◆ Exercise aim ◆
Could you transcribe the entries below exactly, without any of the pictures?

- - - - -

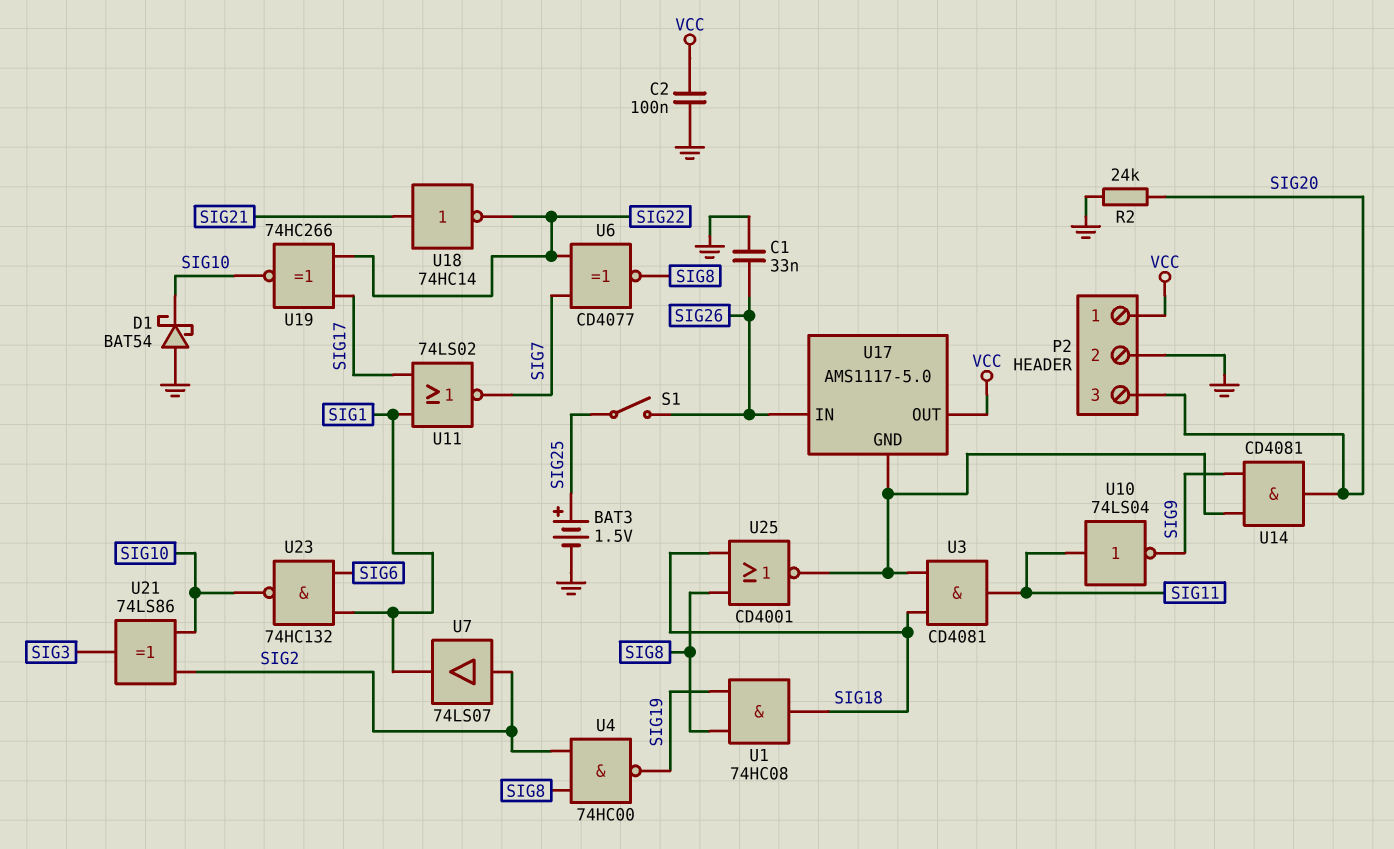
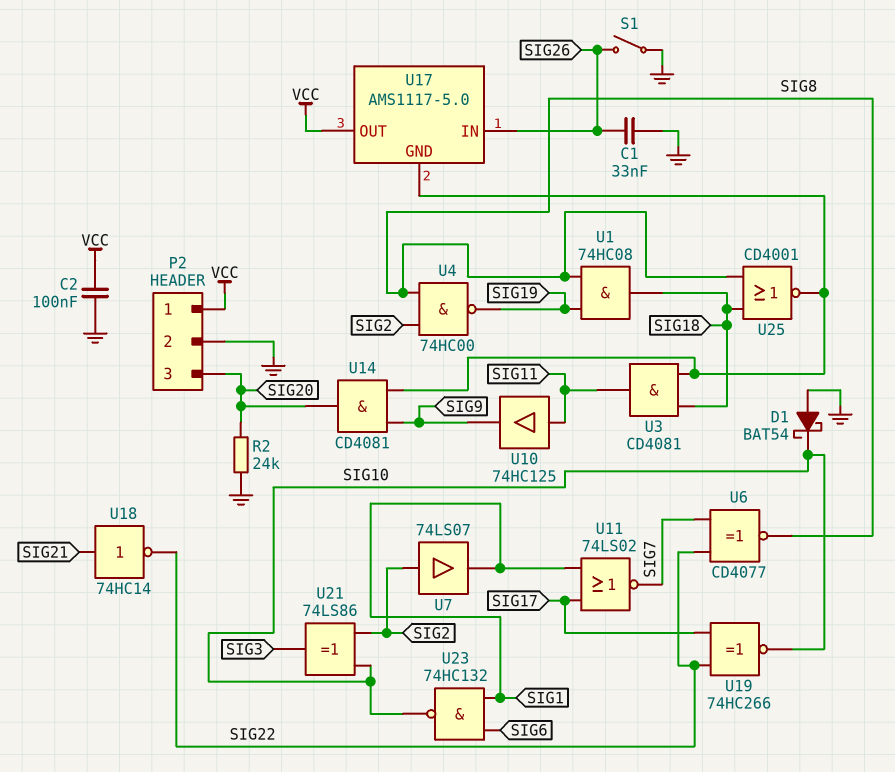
BAT3: 1.5V (plus SIG25, minus GND) -> none
S1: switch (SIG25, SIG26) -> switch (GND, SIG26)
U10: NOT 74LS04 (in SIG11, out SIG9) -> buffer 74HC125 (in SIG11, out SIG9)

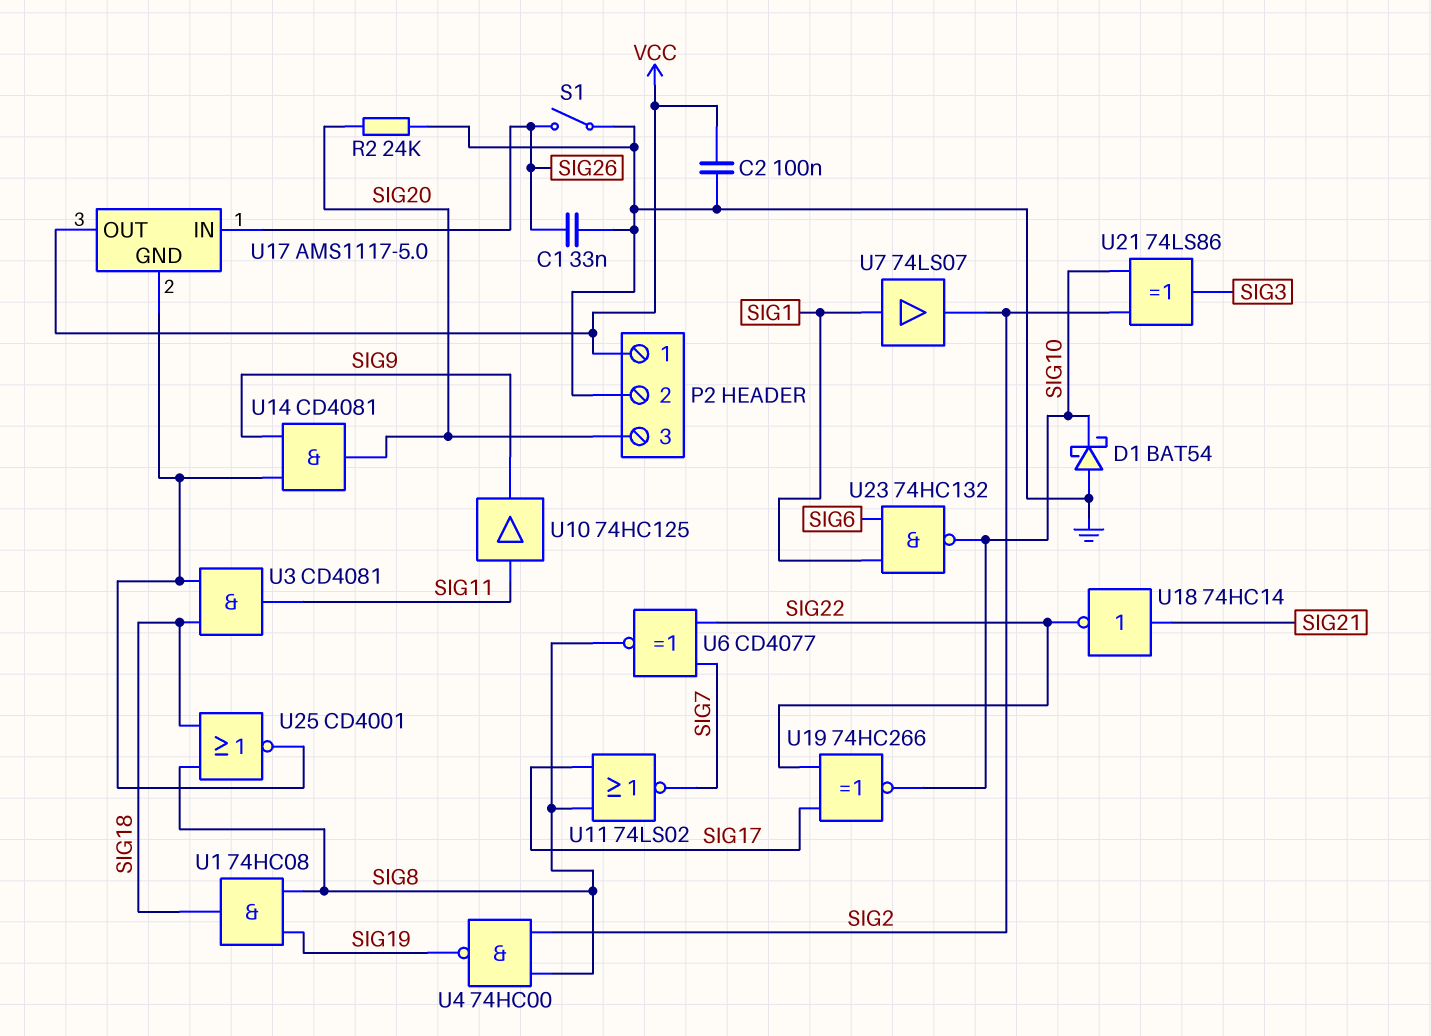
U7: buffer 74LS07 (in SIG2, out SIG1) -> buffer 74LS07 (in SIG1, out SIG2)
U11: NOR 74LS02 (in SIG1, in SIG17, out SIG7) -> NOR 74LS02 (in SIG8, in SIG17, out SIG7)

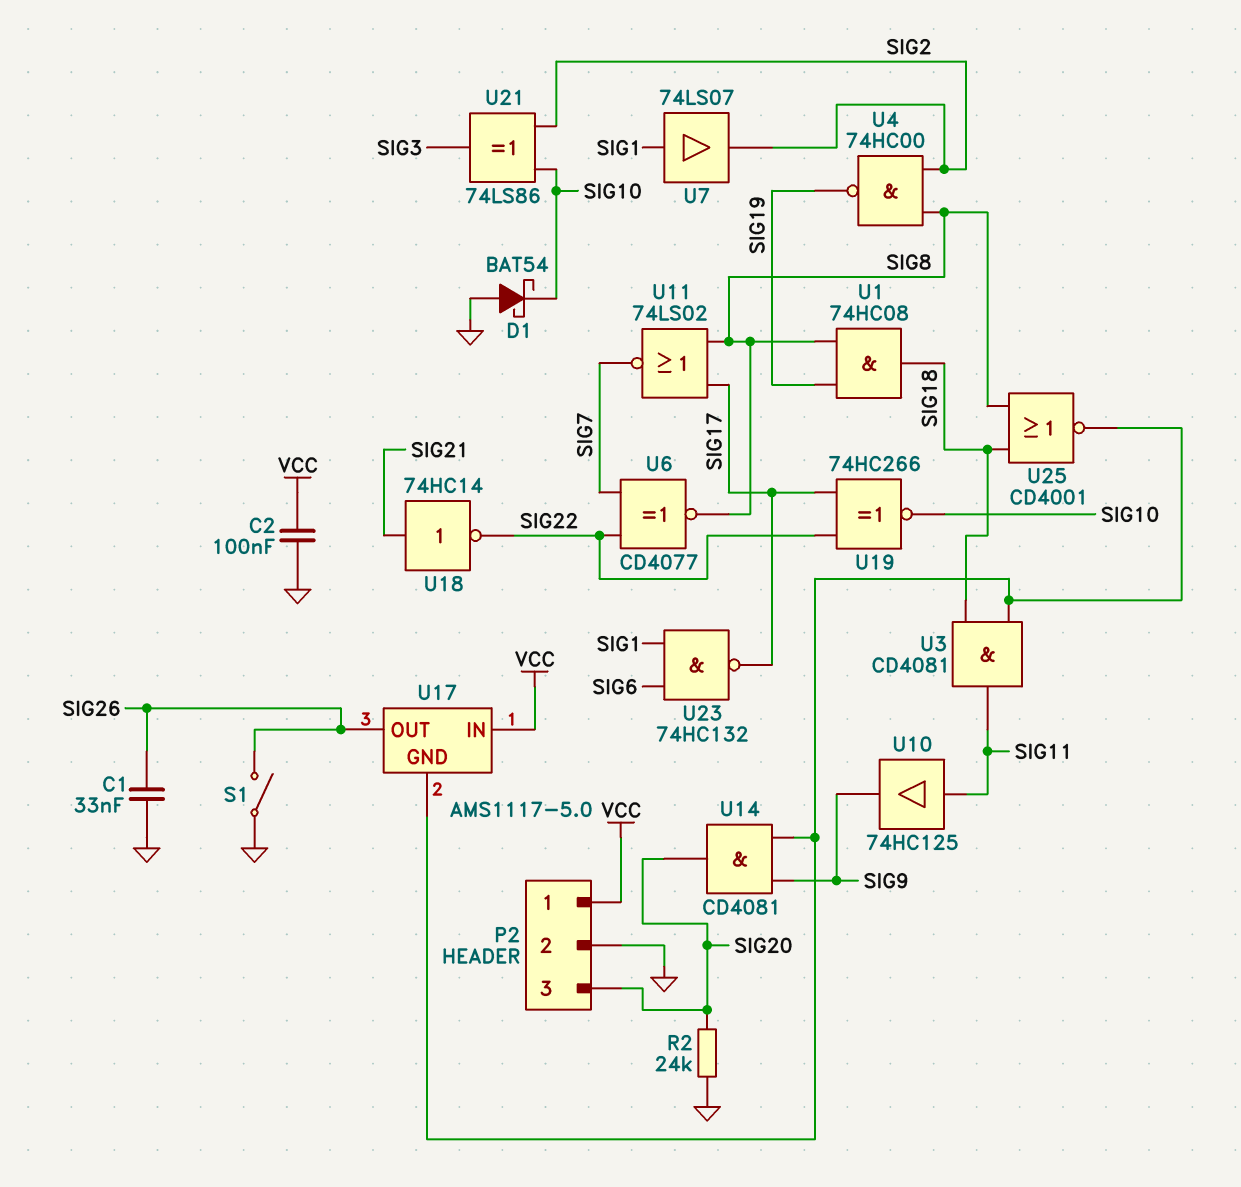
U17 pin IN: SIG26 -> VCC
U17 pin OUT: VCC -> SIG26
U23: NAND 74HC132 (in SIG1, in SIG6, out SIG10) -> NAND 74HC132 (in SIG1, in SIG6, out SIG17)

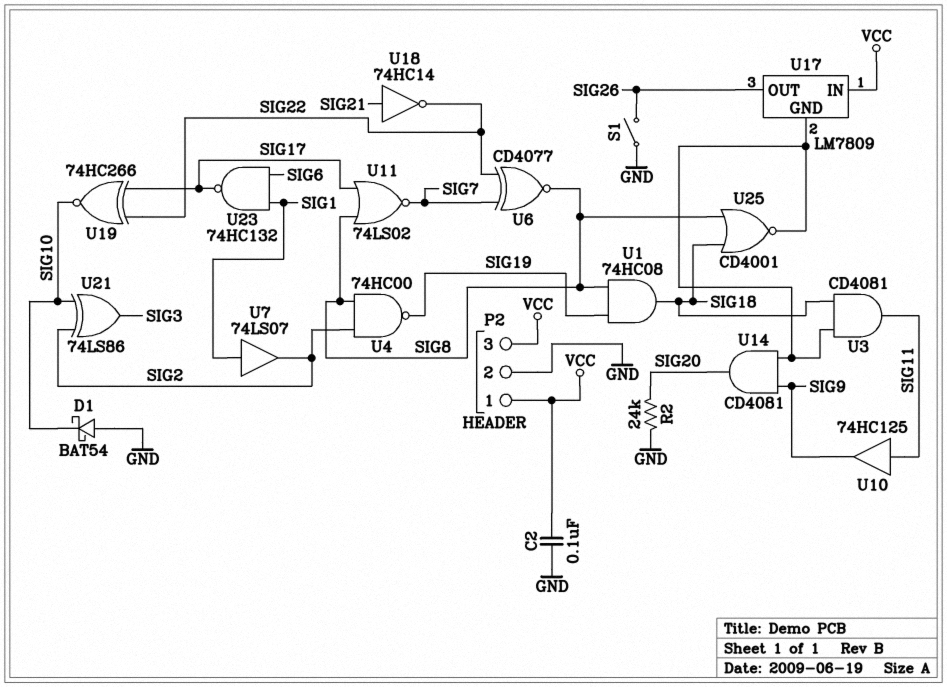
C1: 33nF (GND, SIG26) -> none
P2 pin 3: SIG20 -> VCC
U17: AMS1117-5.0 -> LM7809

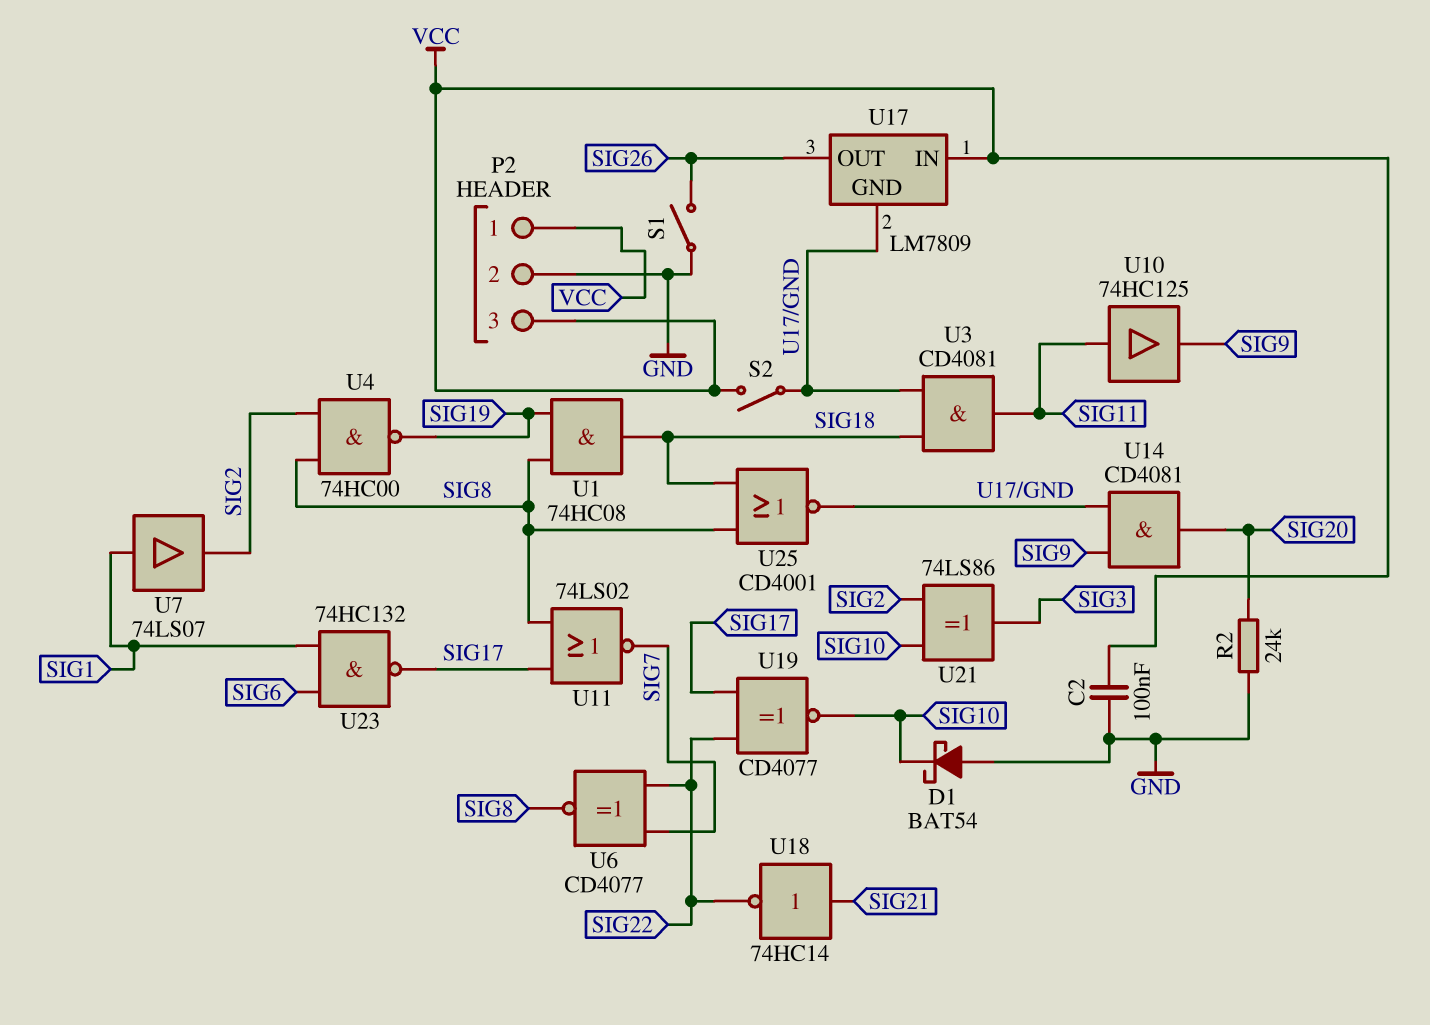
S2: none -> switch (U17/GND, VCC)
U19: XNOR 74HC266 (in SIG17, in SIG22, out SIG10) -> XNOR CD4077 (in SIG17, in SIG22, out SIG10)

- - - - -

◆ Written reply ◆
BAT3: 1.5V (plus SIG25, minus GND) -> none
S1: switch (SIG25, SIG26) -> switch (GND, SIG26)
U10: NOT 74LS04 (in SIG11, out SIG9) -> buffer 74HC125 (in SIG11, out SIG9)

U7: buffer 74LS07 (in SIG2, out SIG1) -> buffer 74LS07 (in SIG1, out SIG2)
U11: NOR 74LS02 (in SIG1, in SIG17, out SIG7) -> NOR 74LS02 (in SIG8, in SIG17, out SIG7)

U17 pin IN: SIG26 -> VCC
U17 pin OUT: VCC -> SIG26
U23: NAND 74HC132 (in SIG1, in SIG6, out SIG10) -> NAND 74HC132 (in SIG1, in SIG6, out SIG17)

C1: 33nF (GND, SIG26) -> none
P2 pin 3: SIG20 -> VCC
U17: AMS1117-5.0 -> LM7809

S2: none -> switch (U17/GND, VCC)
U19: XNOR 74HC266 (in SIG17, in SIG22, out SIG10) -> XNOR CD4077 (in SIG17, in SIG22, out SIG10)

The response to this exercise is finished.